Stored items
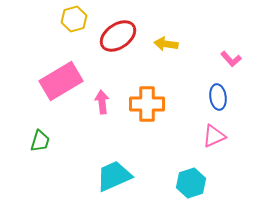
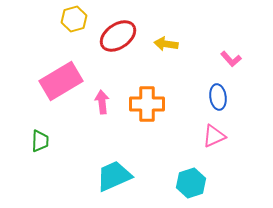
green trapezoid: rotated 15 degrees counterclockwise
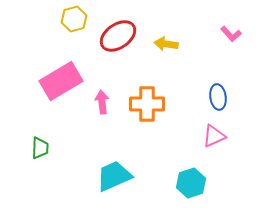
pink L-shape: moved 25 px up
green trapezoid: moved 7 px down
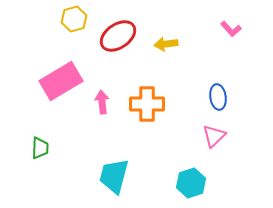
pink L-shape: moved 5 px up
yellow arrow: rotated 15 degrees counterclockwise
pink triangle: rotated 20 degrees counterclockwise
cyan trapezoid: rotated 51 degrees counterclockwise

**Problem requirements**
Rewrite the rows with every "counterclockwise" changed to "anticlockwise" and everything else kept the same. Omit the picture lines from your answer.

**Full solution**
green trapezoid: rotated 15 degrees anticlockwise
pink L-shape: moved 25 px up
green trapezoid: moved 7 px down
pink L-shape: moved 5 px up
yellow arrow: rotated 15 degrees anticlockwise
pink triangle: rotated 20 degrees anticlockwise
cyan trapezoid: rotated 51 degrees anticlockwise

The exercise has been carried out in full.